* Task brief: Given the records below, would you repeat exactly the lines that begin at the one containing "- relocated: white brush" and end at the one containing "- relocated: yellow ball", inclusive?

* Excerpted data:
==================================================

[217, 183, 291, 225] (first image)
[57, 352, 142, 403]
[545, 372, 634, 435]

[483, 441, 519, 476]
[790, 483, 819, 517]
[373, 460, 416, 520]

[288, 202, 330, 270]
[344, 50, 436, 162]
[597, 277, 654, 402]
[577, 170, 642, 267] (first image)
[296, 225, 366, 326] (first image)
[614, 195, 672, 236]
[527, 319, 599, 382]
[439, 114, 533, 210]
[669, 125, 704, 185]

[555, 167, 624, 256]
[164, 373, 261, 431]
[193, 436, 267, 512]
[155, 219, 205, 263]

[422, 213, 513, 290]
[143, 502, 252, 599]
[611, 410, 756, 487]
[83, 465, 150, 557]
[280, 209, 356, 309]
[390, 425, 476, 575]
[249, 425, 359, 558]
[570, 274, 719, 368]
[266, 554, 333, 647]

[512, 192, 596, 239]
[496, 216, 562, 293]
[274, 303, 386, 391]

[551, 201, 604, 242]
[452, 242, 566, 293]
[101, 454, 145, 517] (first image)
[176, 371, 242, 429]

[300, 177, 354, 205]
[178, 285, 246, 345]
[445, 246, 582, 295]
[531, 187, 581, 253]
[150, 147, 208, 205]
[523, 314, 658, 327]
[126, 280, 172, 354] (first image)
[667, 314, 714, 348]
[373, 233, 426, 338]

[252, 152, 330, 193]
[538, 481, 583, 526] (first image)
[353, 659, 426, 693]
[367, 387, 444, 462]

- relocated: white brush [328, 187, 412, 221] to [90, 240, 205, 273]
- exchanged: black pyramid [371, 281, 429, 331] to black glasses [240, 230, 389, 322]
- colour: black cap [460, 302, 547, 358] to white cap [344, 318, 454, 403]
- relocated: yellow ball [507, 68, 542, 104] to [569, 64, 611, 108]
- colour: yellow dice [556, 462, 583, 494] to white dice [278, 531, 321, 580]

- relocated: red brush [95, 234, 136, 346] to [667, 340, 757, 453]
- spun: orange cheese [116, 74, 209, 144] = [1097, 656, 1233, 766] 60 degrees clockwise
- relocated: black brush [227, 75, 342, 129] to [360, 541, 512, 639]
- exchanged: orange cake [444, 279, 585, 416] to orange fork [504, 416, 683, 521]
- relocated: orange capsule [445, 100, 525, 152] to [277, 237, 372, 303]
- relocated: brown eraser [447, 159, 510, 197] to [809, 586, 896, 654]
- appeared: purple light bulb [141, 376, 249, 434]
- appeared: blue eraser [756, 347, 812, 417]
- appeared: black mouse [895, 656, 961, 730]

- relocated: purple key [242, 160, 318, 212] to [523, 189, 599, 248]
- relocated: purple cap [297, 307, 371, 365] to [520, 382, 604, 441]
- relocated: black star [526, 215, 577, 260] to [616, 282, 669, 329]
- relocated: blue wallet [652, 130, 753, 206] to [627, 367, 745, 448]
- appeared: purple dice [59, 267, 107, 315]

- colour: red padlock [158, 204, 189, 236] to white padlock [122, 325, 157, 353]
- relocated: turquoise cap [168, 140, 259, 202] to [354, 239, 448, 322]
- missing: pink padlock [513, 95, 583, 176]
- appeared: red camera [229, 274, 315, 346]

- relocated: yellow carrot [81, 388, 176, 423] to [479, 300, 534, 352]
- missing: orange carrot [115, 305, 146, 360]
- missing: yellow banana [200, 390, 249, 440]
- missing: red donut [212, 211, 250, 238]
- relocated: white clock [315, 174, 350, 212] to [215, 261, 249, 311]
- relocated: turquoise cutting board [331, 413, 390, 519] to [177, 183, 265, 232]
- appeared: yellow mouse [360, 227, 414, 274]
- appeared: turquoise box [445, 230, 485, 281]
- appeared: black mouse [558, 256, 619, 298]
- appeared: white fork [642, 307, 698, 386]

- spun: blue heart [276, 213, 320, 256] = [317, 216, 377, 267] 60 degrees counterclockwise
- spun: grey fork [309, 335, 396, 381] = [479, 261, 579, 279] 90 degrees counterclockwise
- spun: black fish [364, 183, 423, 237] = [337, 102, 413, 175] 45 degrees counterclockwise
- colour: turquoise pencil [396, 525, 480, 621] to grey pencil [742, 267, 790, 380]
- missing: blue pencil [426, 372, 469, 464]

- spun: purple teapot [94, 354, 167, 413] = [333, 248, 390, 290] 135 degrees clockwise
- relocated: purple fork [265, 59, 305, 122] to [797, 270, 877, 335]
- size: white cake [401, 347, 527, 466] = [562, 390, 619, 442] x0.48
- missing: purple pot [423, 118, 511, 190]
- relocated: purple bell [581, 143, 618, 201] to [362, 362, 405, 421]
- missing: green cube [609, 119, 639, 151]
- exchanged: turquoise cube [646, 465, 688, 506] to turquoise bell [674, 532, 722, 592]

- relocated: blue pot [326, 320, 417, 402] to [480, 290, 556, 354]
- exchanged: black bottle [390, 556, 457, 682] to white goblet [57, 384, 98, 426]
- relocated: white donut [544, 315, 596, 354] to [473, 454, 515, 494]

==================================================

* Result for this task:
- relocated: white brush [328, 187, 412, 221] to [90, 240, 205, 273]
- exchanged: black pyramid [371, 281, 429, 331] to black glasses [240, 230, 389, 322]
- colour: black cap [460, 302, 547, 358] to white cap [344, 318, 454, 403]
- relocated: yellow ball [507, 68, 542, 104] to [569, 64, 611, 108]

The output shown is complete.